Instructions for the task:
Copy out the data in full and exactly, passing over the pictures.

Information provided:
________________________
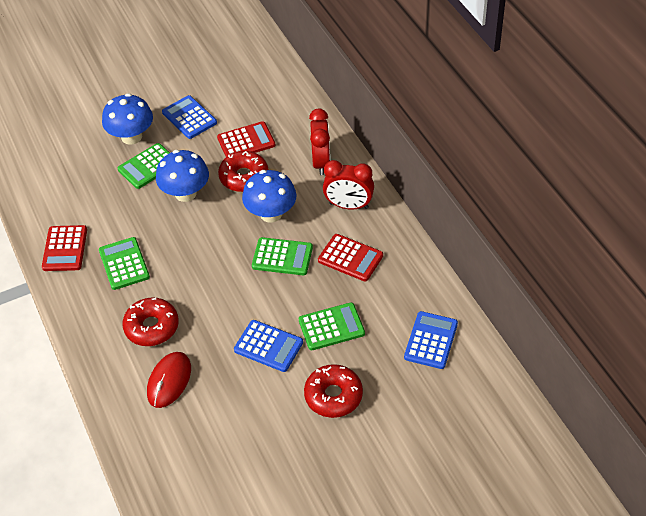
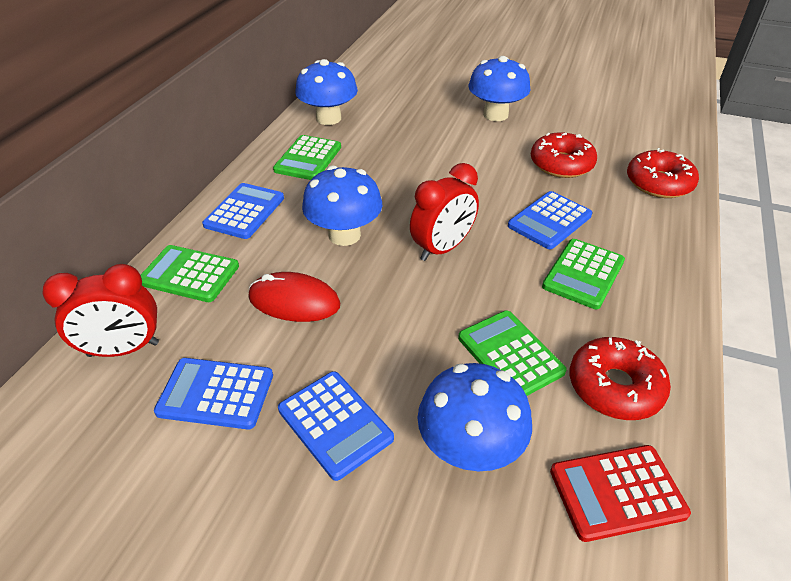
blue calculator: 3 -> 4
blue mushroom: 3 -> 4
red calculator: 3 -> 1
________________________
Result of the exercise:
blue calculator: 3 -> 4
blue mushroom: 3 -> 4
red calculator: 3 -> 1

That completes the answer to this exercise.